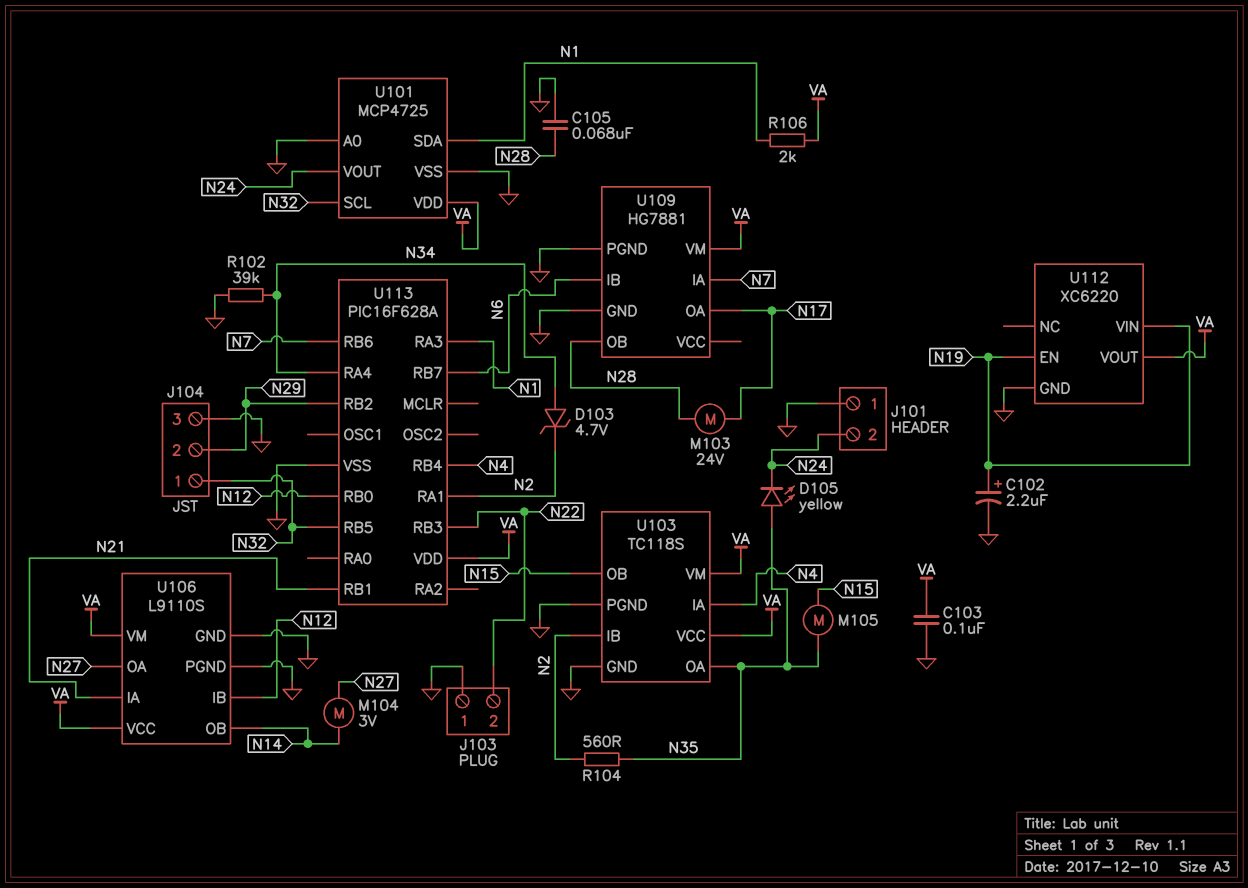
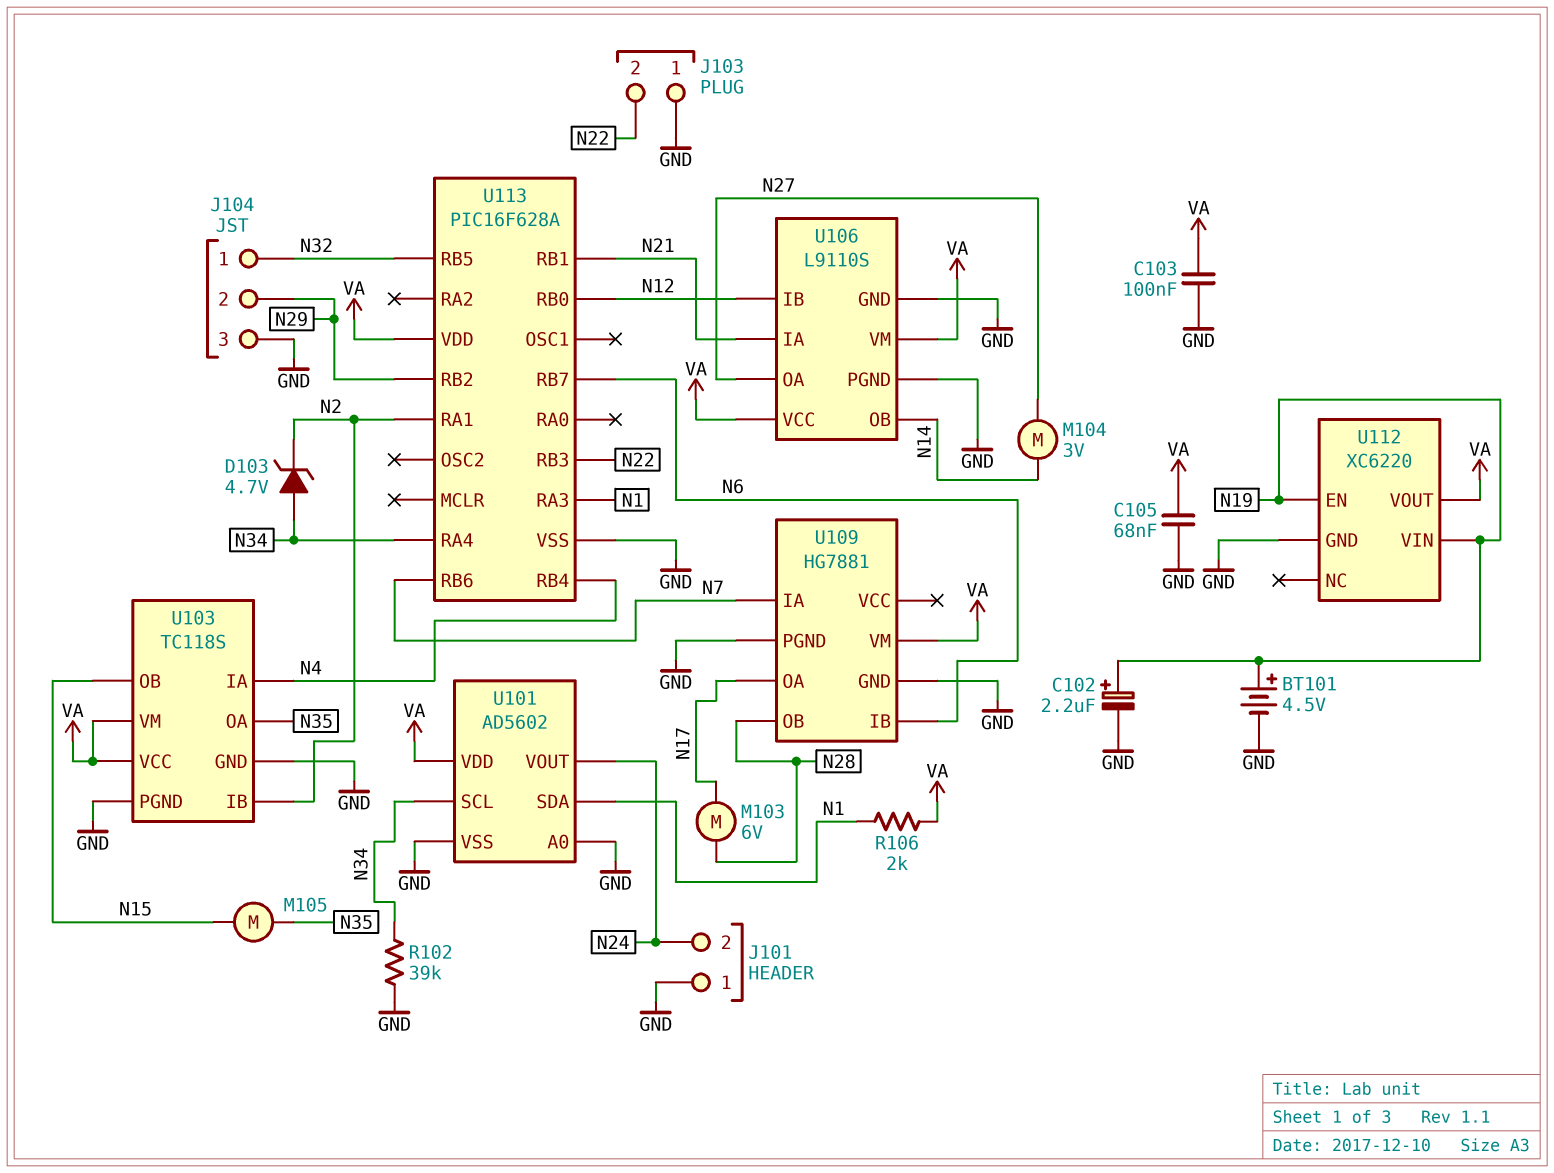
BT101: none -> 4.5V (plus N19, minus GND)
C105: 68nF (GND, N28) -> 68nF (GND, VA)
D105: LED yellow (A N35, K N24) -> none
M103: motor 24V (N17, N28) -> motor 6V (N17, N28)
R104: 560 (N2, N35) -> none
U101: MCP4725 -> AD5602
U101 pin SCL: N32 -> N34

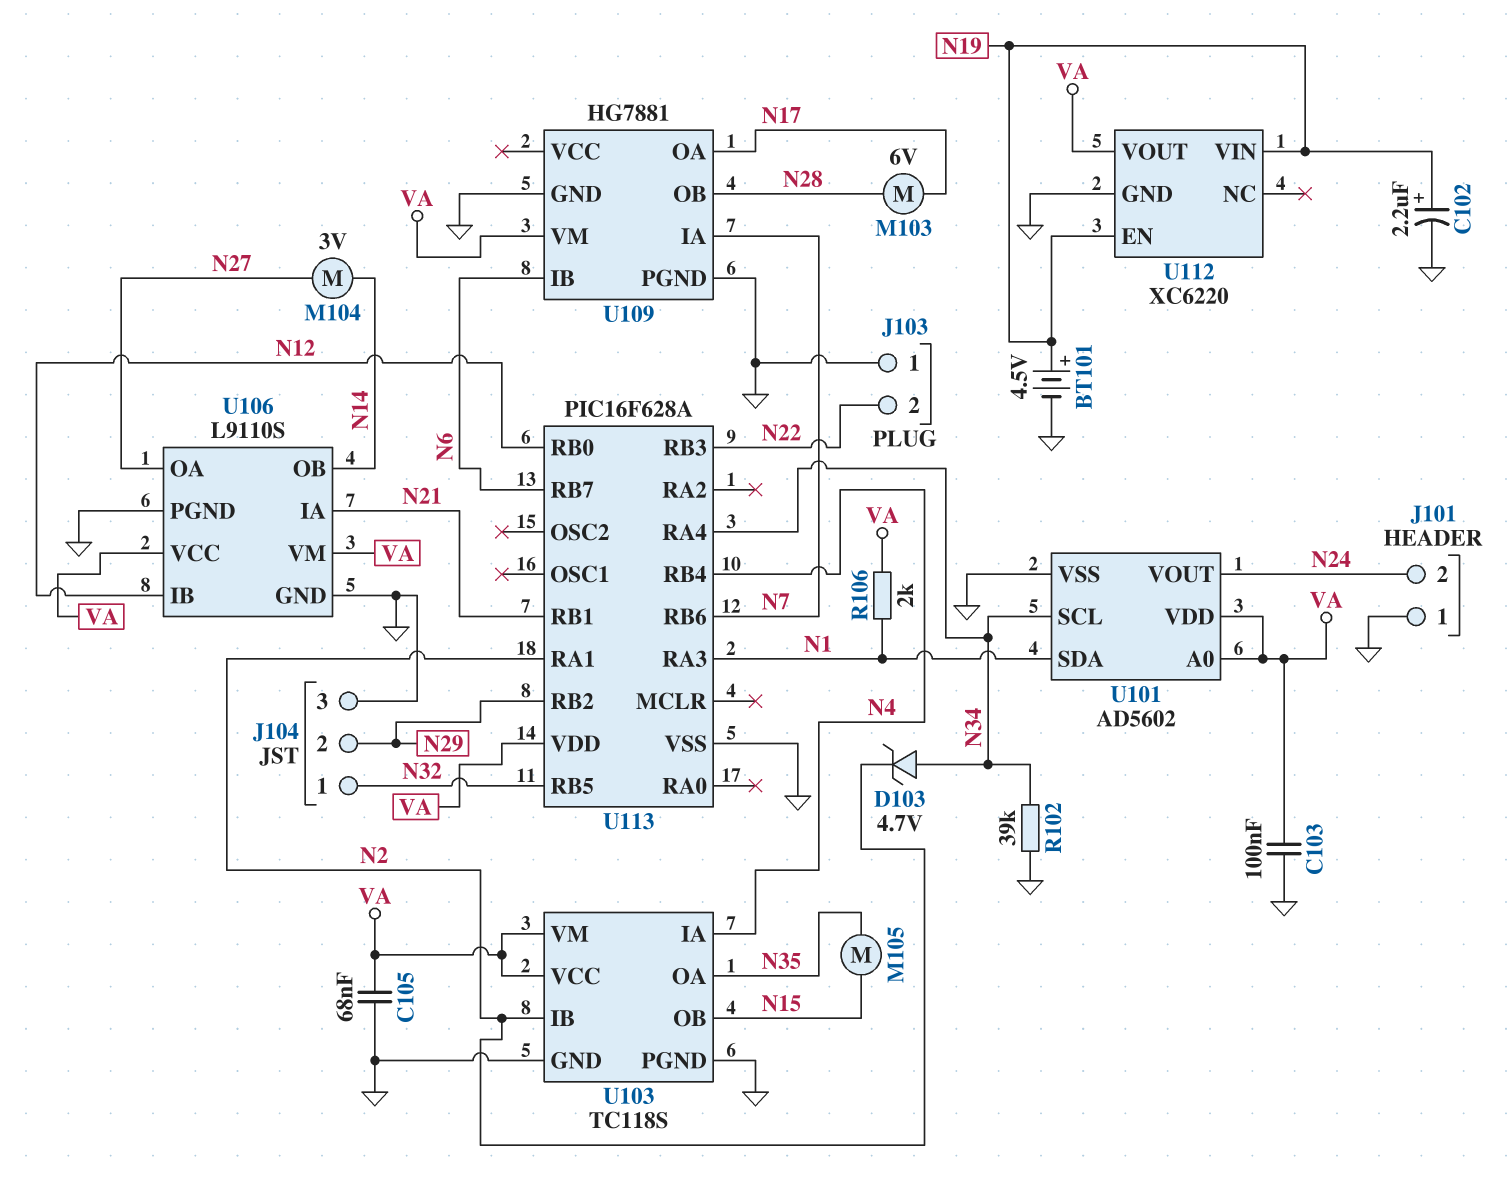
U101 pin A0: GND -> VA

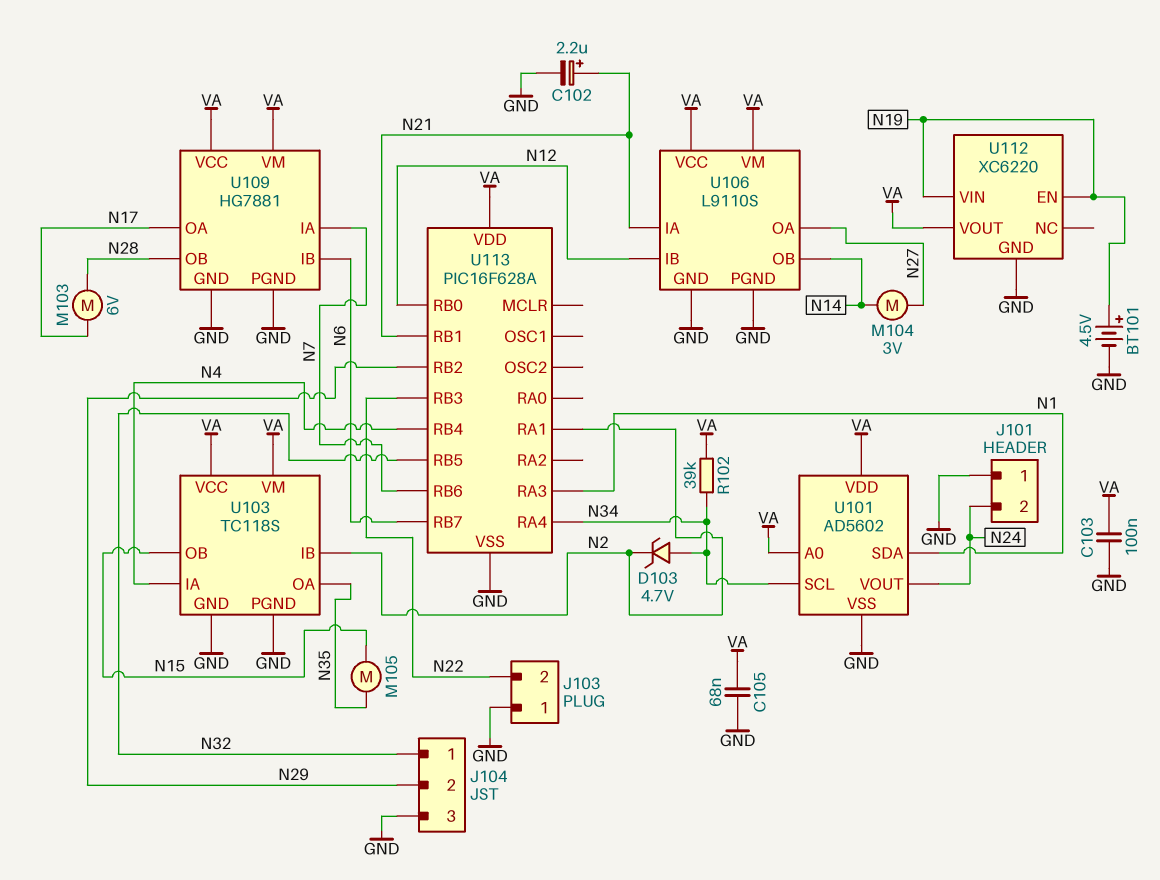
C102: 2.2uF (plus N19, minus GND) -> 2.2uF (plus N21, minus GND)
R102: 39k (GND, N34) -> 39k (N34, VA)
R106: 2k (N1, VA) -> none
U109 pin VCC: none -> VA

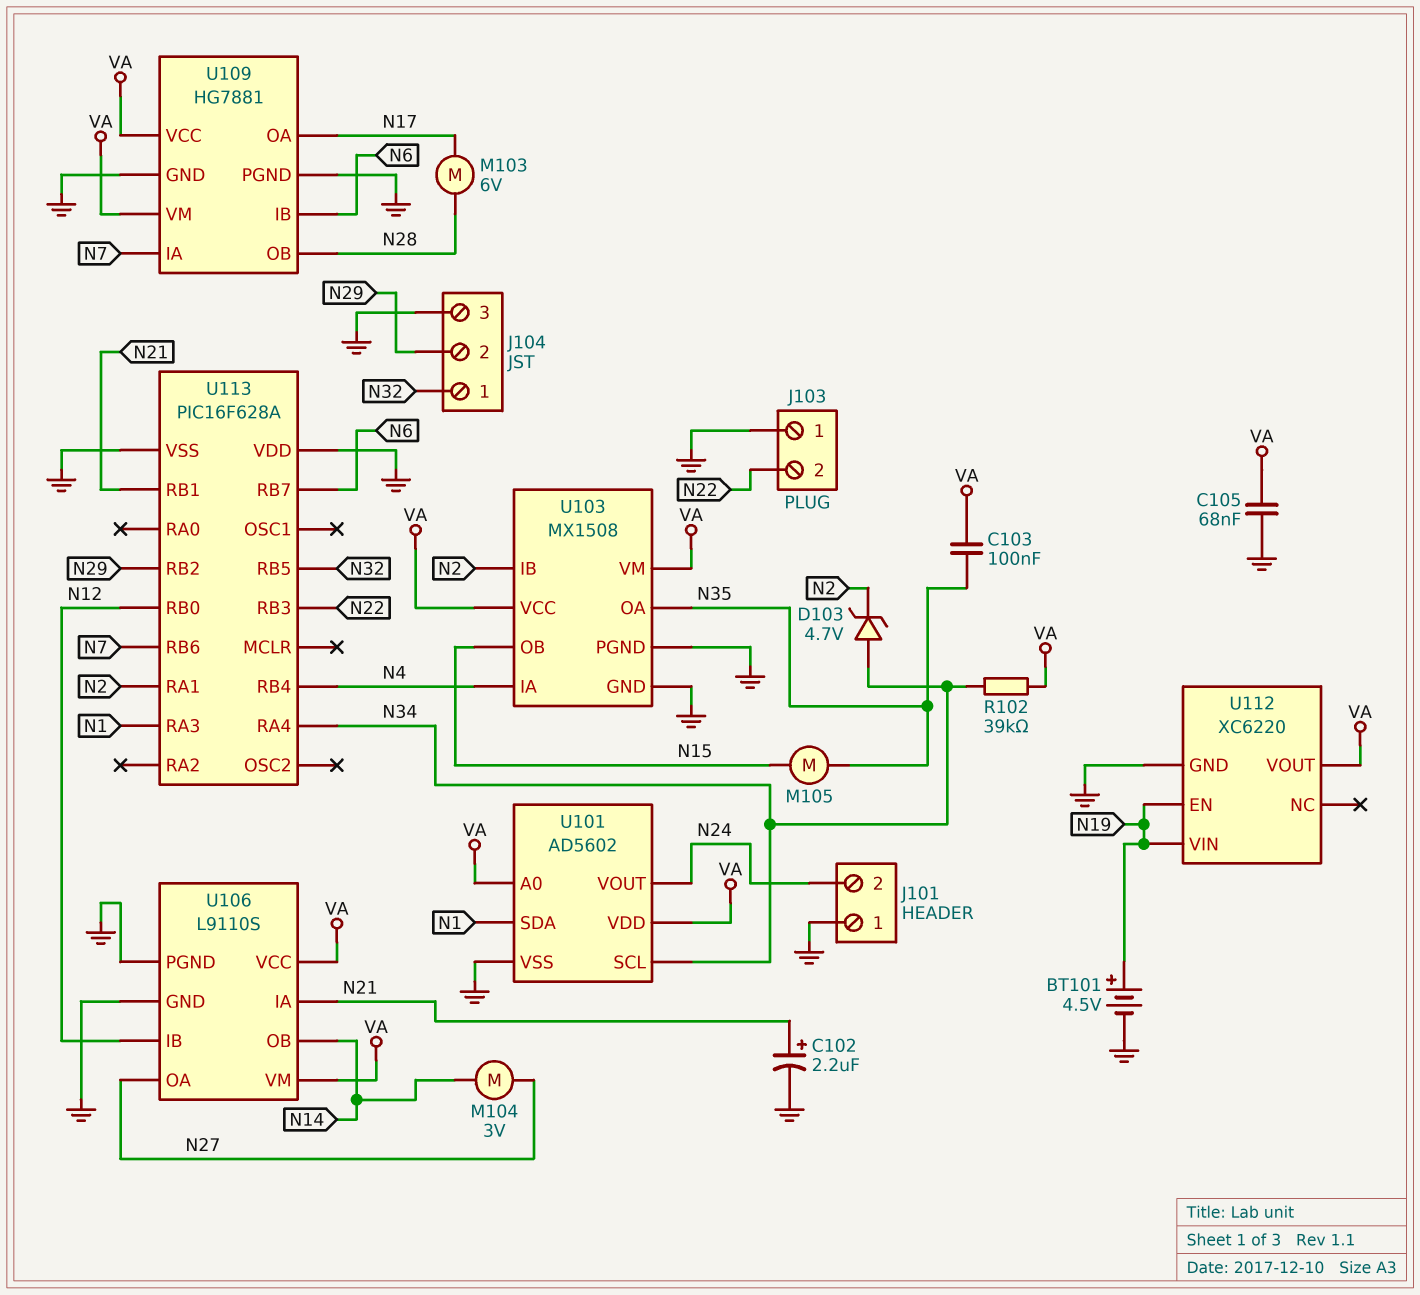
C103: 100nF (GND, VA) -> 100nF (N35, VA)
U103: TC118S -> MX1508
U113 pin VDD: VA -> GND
§ §
Exercise goal → Give the count of lines in the listing above that include "plus", with no other words.

Answer → 2